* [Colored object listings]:
· · · · ·
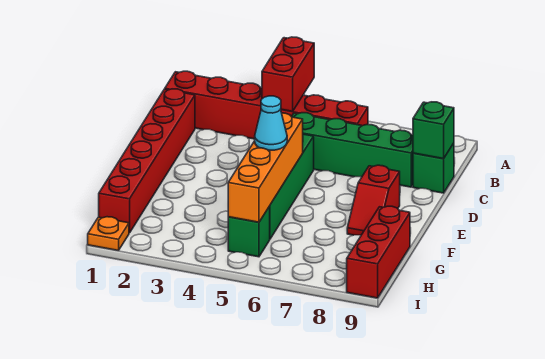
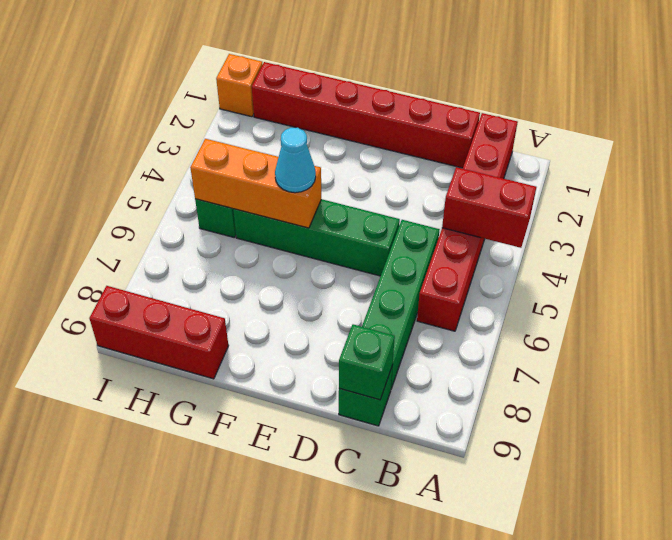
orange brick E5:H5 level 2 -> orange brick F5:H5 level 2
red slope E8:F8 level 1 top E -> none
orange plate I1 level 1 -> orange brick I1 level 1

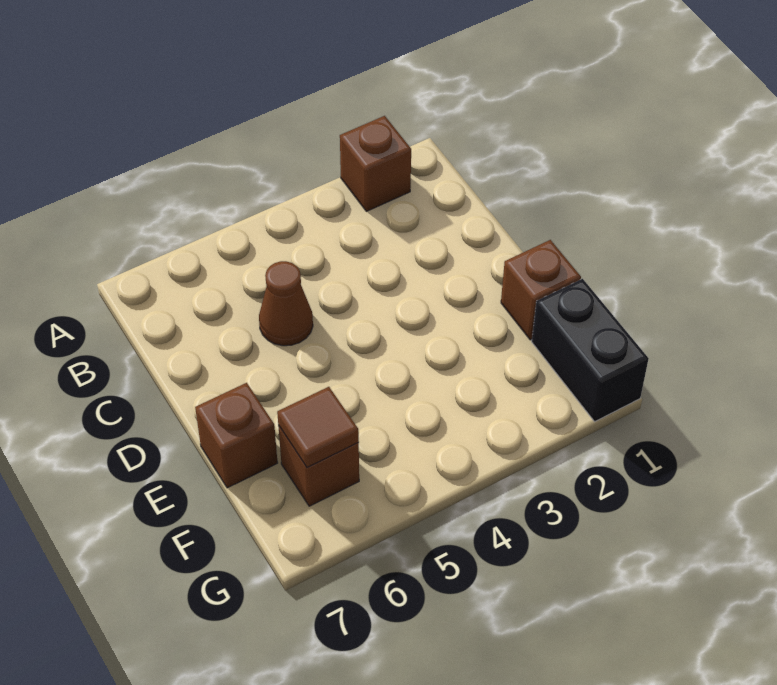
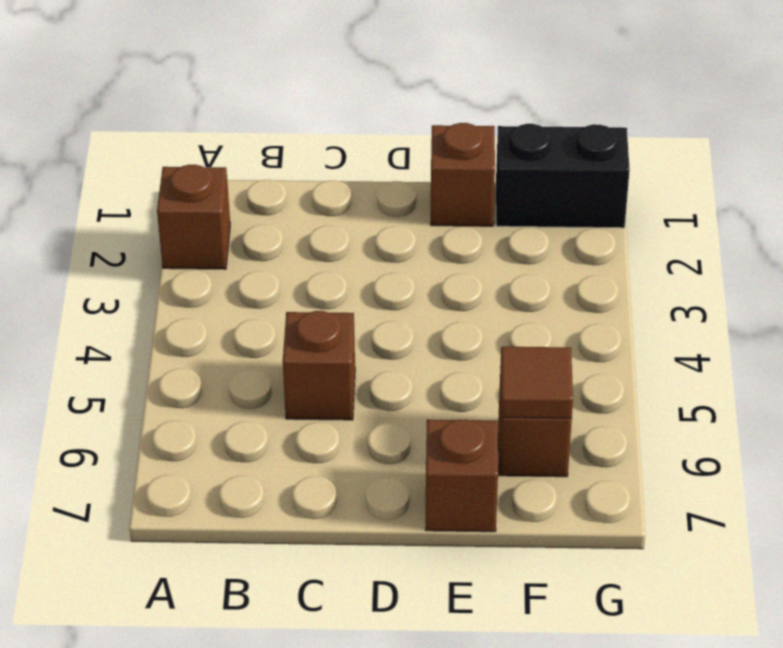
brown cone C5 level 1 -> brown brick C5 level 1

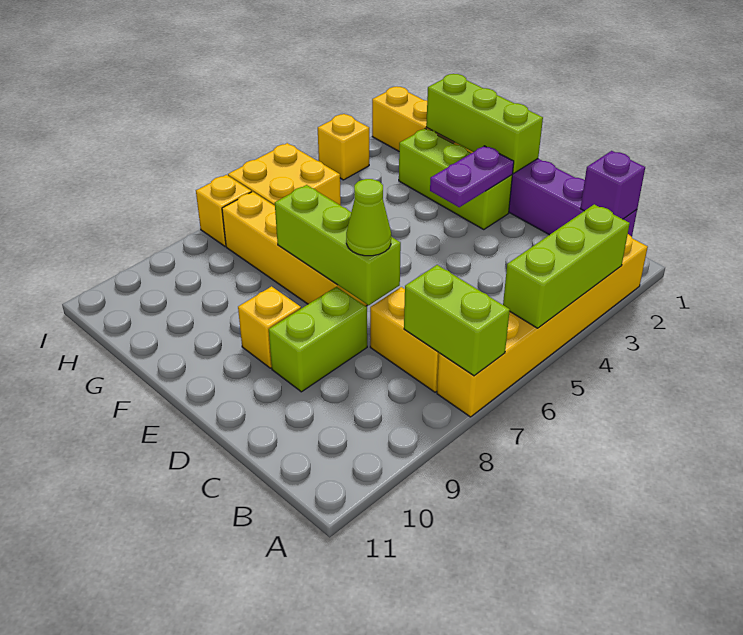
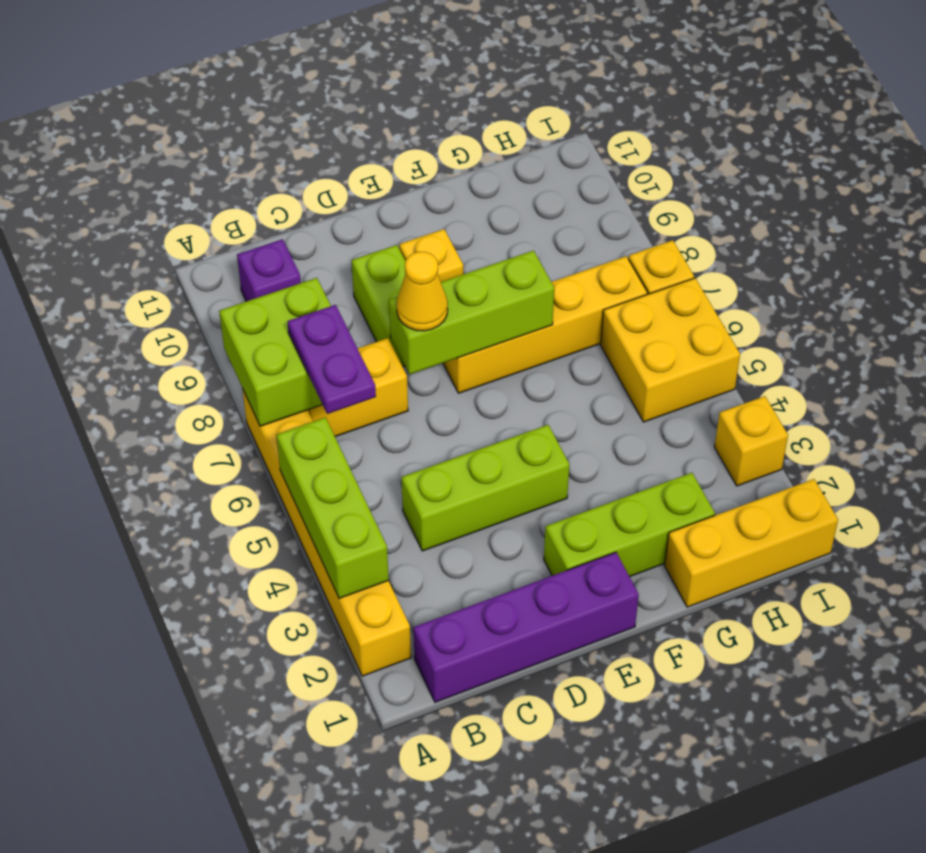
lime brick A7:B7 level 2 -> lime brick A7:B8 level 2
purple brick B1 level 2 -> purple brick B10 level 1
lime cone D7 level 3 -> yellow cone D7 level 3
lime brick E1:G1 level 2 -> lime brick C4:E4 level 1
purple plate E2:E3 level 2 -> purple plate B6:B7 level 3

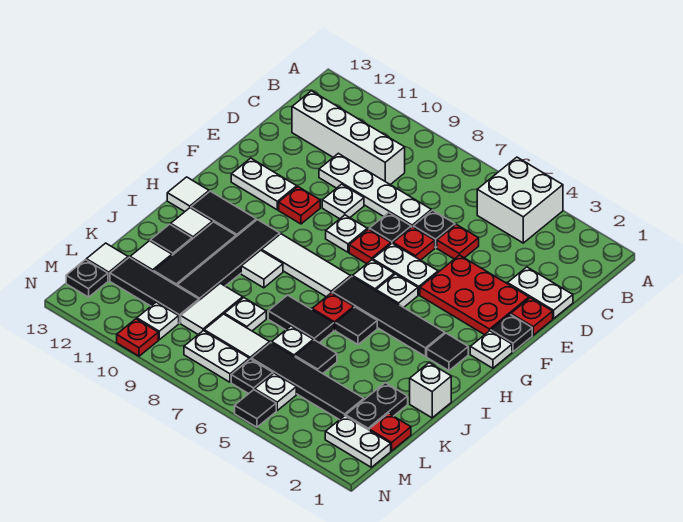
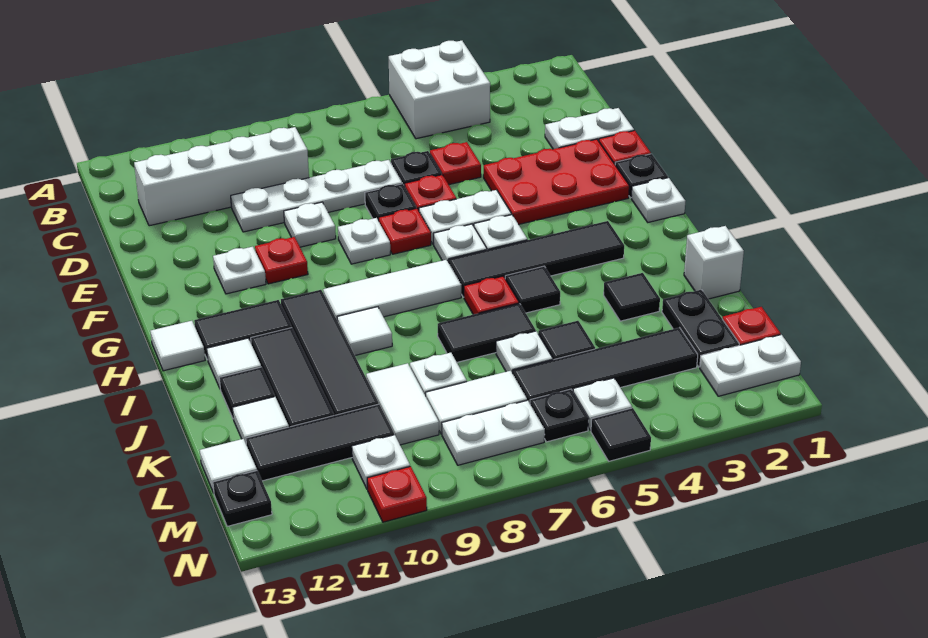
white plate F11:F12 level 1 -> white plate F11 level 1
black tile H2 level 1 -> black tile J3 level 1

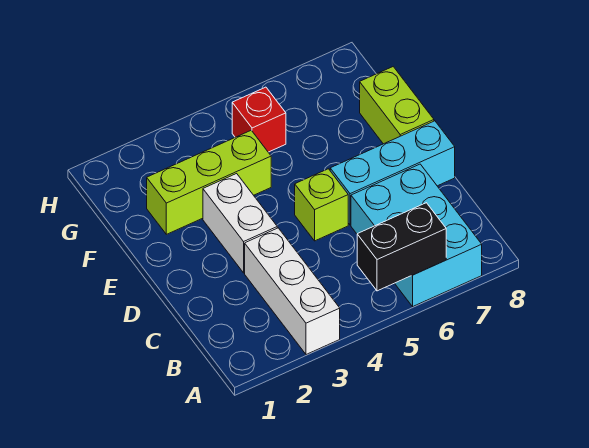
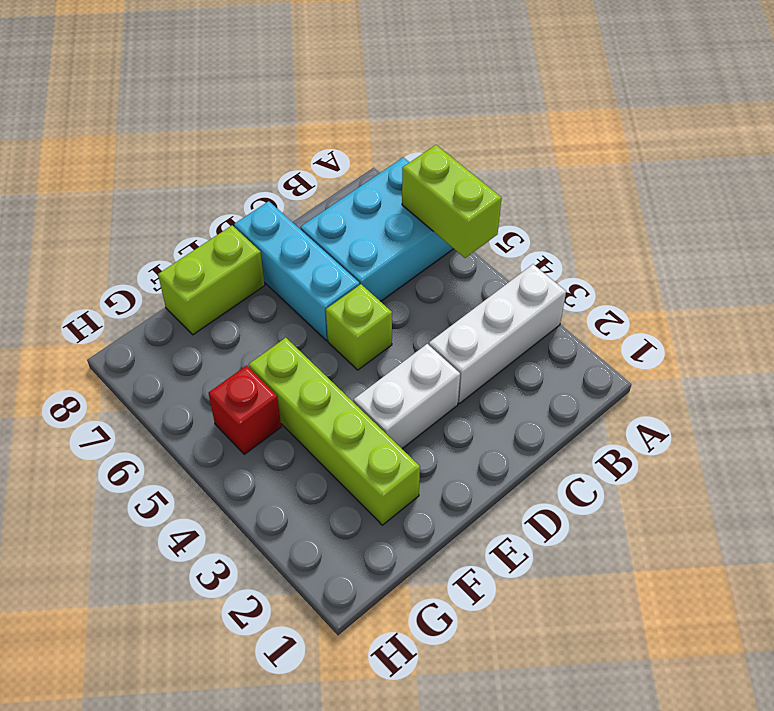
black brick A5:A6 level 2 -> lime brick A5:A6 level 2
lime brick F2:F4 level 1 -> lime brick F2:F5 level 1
· · · · ·
Which lines of the data hold the string "cone"? Return each of them.

brown cone C5 level 1 -> brown brick C5 level 1
lime cone D7 level 3 -> yellow cone D7 level 3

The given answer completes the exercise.